◆ **Exercise brief**
Restate the material below word for word, from its first line to its last.

◆ **Information provided**
------

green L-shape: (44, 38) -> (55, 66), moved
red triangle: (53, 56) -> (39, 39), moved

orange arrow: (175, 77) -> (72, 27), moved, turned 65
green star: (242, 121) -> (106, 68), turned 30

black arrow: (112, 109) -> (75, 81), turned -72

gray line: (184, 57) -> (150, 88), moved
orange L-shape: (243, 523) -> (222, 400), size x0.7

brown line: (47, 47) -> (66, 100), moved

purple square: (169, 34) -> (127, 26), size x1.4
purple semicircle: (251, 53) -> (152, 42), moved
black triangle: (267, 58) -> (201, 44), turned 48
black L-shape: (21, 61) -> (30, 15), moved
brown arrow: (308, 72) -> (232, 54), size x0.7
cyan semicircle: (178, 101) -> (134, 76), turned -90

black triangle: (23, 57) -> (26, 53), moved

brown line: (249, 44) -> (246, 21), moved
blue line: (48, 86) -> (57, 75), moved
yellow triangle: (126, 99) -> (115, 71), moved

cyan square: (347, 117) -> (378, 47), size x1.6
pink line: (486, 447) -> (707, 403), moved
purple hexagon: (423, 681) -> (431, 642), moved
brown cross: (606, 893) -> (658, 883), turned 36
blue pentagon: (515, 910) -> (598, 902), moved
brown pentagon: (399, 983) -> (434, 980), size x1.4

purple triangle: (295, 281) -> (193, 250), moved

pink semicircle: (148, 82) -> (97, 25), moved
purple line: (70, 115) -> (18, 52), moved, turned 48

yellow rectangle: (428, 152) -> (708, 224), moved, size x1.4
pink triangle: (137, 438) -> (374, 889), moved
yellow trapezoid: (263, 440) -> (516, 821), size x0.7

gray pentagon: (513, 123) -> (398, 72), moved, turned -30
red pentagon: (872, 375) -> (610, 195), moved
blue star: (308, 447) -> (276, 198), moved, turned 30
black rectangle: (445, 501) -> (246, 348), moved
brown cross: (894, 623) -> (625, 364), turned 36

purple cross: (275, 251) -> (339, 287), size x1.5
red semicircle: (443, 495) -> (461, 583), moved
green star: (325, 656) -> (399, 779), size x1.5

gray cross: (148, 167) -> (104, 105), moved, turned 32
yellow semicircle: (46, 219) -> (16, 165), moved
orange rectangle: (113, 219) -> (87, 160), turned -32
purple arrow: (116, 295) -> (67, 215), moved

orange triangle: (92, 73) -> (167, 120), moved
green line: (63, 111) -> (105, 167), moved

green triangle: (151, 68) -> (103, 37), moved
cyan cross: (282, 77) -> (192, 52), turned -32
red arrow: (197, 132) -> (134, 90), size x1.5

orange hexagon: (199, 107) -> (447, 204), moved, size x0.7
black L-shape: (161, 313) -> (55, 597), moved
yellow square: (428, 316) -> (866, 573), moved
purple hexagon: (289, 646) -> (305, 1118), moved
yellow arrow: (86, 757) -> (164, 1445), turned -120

------

◆ **Task solution**
green L-shape: (44, 38) -> (55, 66), moved
red triangle: (53, 56) -> (39, 39), moved

orange arrow: (175, 77) -> (72, 27), moved, turned 65
green star: (242, 121) -> (106, 68), turned 30

black arrow: (112, 109) -> (75, 81), turned -72

gray line: (184, 57) -> (150, 88), moved
orange L-shape: (243, 523) -> (222, 400), size x0.7

brown line: (47, 47) -> (66, 100), moved

purple square: (169, 34) -> (127, 26), size x1.4
purple semicircle: (251, 53) -> (152, 42), moved
black triangle: (267, 58) -> (201, 44), turned 48
black L-shape: (21, 61) -> (30, 15), moved
brown arrow: (308, 72) -> (232, 54), size x0.7
cyan semicircle: (178, 101) -> (134, 76), turned -90

black triangle: (23, 57) -> (26, 53), moved

brown line: (249, 44) -> (246, 21), moved
blue line: (48, 86) -> (57, 75), moved
yellow triangle: (126, 99) -> (115, 71), moved

cyan square: (347, 117) -> (378, 47), size x1.6
pink line: (486, 447) -> (707, 403), moved
purple hexagon: (423, 681) -> (431, 642), moved
brown cross: (606, 893) -> (658, 883), turned 36
blue pentagon: (515, 910) -> (598, 902), moved
brown pentagon: (399, 983) -> (434, 980), size x1.4

purple triangle: (295, 281) -> (193, 250), moved

pink semicircle: (148, 82) -> (97, 25), moved
purple line: (70, 115) -> (18, 52), moved, turned 48

yellow rectangle: (428, 152) -> (708, 224), moved, size x1.4
pink triangle: (137, 438) -> (374, 889), moved
yellow trapezoid: (263, 440) -> (516, 821), size x0.7

gray pentagon: (513, 123) -> (398, 72), moved, turned -30
red pentagon: (872, 375) -> (610, 195), moved
blue star: (308, 447) -> (276, 198), moved, turned 30
black rectangle: (445, 501) -> (246, 348), moved
brown cross: (894, 623) -> (625, 364), turned 36

purple cross: (275, 251) -> (339, 287), size x1.5
red semicircle: (443, 495) -> (461, 583), moved
green star: (325, 656) -> (399, 779), size x1.5

gray cross: (148, 167) -> (104, 105), moved, turned 32
yellow semicircle: (46, 219) -> (16, 165), moved
orange rectangle: (113, 219) -> (87, 160), turned -32
purple arrow: (116, 295) -> (67, 215), moved

orange triangle: (92, 73) -> (167, 120), moved
green line: (63, 111) -> (105, 167), moved

green triangle: (151, 68) -> (103, 37), moved
cyan cross: (282, 77) -> (192, 52), turned -32
red arrow: (197, 132) -> (134, 90), size x1.5

orange hexagon: (199, 107) -> (447, 204), moved, size x0.7
black L-shape: (161, 313) -> (55, 597), moved
yellow square: (428, 316) -> (866, 573), moved
purple hexagon: (289, 646) -> (305, 1118), moved
yellow arrow: (86, 757) -> (164, 1445), turned -120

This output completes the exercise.